Stored entries
=== Section Start ===

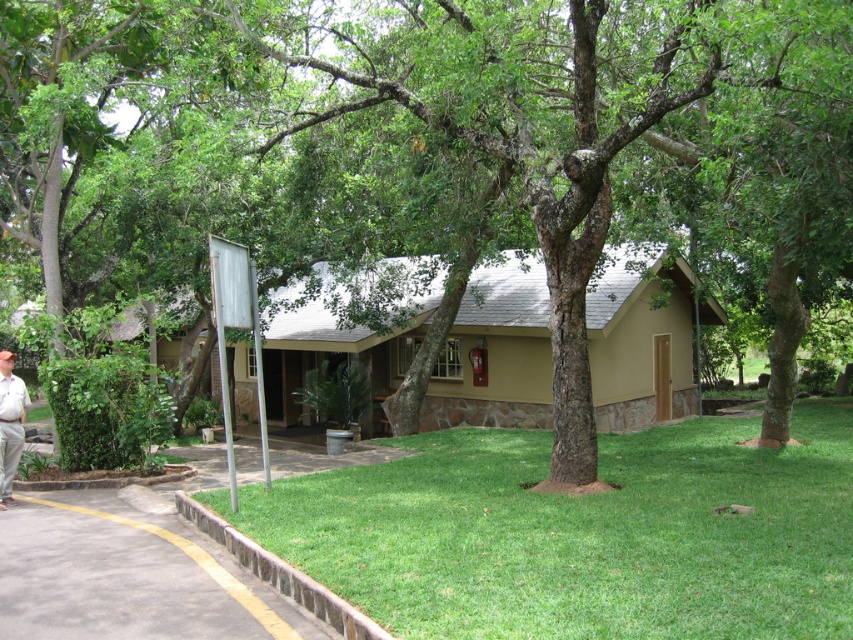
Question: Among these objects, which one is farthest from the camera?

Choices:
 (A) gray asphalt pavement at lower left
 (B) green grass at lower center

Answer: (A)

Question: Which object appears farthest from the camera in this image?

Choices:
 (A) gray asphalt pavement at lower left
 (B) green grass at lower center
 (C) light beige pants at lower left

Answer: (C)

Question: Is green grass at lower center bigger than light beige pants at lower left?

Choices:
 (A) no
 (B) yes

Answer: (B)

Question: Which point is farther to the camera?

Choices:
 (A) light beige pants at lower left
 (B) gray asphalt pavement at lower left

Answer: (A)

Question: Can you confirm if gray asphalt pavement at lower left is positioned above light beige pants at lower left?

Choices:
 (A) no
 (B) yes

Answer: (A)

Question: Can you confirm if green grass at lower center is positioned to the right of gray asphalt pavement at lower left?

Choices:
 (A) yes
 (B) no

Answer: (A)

=== Section End ===
=== Section Start ===

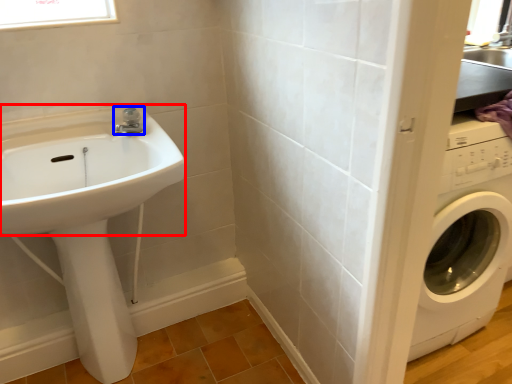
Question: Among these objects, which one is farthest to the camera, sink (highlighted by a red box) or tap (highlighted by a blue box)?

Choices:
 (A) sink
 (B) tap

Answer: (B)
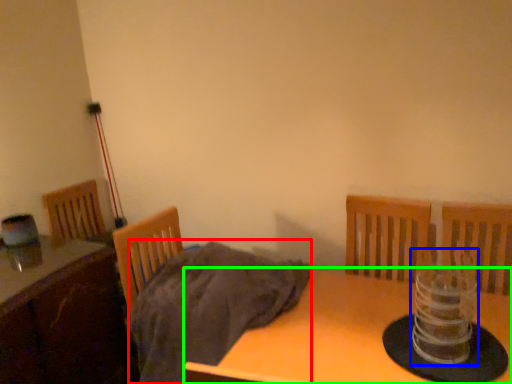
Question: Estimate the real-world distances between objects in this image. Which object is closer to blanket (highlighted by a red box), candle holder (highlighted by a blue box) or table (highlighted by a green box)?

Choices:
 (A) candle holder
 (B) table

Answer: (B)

=== Section End ===

* _Problem requirements_: Pull out every line in the items that contains the word "farthest".

* _Result of the task_:
Question: Among these objects, which one is farthest from the camera?
Question: Which object appears farthest from the camera in this image?
Question: Among these objects, which one is farthest to the camera, sink (highlighted by a red box) or tap (highlighted by a blue box)?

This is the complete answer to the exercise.